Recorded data

"""

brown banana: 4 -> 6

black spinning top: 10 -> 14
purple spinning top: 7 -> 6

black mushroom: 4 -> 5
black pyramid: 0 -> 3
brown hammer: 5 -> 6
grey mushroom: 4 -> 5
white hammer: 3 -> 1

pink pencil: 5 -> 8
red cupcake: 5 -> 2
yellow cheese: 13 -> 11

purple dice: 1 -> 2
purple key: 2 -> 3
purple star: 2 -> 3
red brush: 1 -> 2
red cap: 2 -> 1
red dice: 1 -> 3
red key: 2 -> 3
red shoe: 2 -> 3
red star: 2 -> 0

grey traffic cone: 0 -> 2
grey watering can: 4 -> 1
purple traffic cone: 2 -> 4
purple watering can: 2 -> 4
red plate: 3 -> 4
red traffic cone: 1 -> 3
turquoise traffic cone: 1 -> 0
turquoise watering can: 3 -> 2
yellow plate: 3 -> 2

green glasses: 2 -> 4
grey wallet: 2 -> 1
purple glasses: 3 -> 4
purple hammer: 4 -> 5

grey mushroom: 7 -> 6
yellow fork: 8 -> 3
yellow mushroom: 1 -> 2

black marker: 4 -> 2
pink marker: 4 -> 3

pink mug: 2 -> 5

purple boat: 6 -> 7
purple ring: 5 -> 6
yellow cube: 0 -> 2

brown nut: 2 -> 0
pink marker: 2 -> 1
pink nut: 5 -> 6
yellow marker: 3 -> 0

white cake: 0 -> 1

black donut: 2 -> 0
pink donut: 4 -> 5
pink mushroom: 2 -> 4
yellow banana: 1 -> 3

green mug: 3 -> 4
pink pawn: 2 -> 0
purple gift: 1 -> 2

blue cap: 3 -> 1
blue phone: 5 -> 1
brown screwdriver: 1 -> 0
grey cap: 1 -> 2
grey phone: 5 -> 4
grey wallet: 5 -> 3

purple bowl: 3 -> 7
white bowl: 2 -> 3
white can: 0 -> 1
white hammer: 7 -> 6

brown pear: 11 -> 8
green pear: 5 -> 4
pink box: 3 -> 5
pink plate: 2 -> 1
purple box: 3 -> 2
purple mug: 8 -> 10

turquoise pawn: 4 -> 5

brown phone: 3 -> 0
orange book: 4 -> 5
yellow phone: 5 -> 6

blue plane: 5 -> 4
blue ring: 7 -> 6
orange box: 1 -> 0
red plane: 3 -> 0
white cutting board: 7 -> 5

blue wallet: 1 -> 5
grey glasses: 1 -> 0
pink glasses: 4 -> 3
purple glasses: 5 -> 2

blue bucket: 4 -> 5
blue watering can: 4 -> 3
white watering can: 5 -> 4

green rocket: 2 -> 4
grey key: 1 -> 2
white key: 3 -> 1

"""

ABOUT THIS TASK »
Look above for the line holding "pink pencil: 5 -> 8" and the line holding "blue ring: 7 -> 6". Retype both, and every line between them, word for word and nothing else.

PROBLEM SOLUTION »
pink pencil: 5 -> 8
red cupcake: 5 -> 2
yellow cheese: 13 -> 11

purple dice: 1 -> 2
purple key: 2 -> 3
purple star: 2 -> 3
red brush: 1 -> 2
red cap: 2 -> 1
red dice: 1 -> 3
red key: 2 -> 3
red shoe: 2 -> 3
red star: 2 -> 0

grey traffic cone: 0 -> 2
grey watering can: 4 -> 1
purple traffic cone: 2 -> 4
purple watering can: 2 -> 4
red plate: 3 -> 4
red traffic cone: 1 -> 3
turquoise traffic cone: 1 -> 0
turquoise watering can: 3 -> 2
yellow plate: 3 -> 2

green glasses: 2 -> 4
grey wallet: 2 -> 1
purple glasses: 3 -> 4
purple hammer: 4 -> 5

grey mushroom: 7 -> 6
yellow fork: 8 -> 3
yellow mushroom: 1 -> 2

black marker: 4 -> 2
pink marker: 4 -> 3

pink mug: 2 -> 5

purple boat: 6 -> 7
purple ring: 5 -> 6
yellow cube: 0 -> 2

brown nut: 2 -> 0
pink marker: 2 -> 1
pink nut: 5 -> 6
yellow marker: 3 -> 0

white cake: 0 -> 1

black donut: 2 -> 0
pink donut: 4 -> 5
pink mushroom: 2 -> 4
yellow banana: 1 -> 3

green mug: 3 -> 4
pink pawn: 2 -> 0
purple gift: 1 -> 2

blue cap: 3 -> 1
blue phone: 5 -> 1
brown screwdriver: 1 -> 0
grey cap: 1 -> 2
grey phone: 5 -> 4
grey wallet: 5 -> 3

purple bowl: 3 -> 7
white bowl: 2 -> 3
white can: 0 -> 1
white hammer: 7 -> 6

brown pear: 11 -> 8
green pear: 5 -> 4
pink box: 3 -> 5
pink plate: 2 -> 1
purple box: 3 -> 2
purple mug: 8 -> 10

turquoise pawn: 4 -> 5

brown phone: 3 -> 0
orange book: 4 -> 5
yellow phone: 5 -> 6

blue plane: 5 -> 4
blue ring: 7 -> 6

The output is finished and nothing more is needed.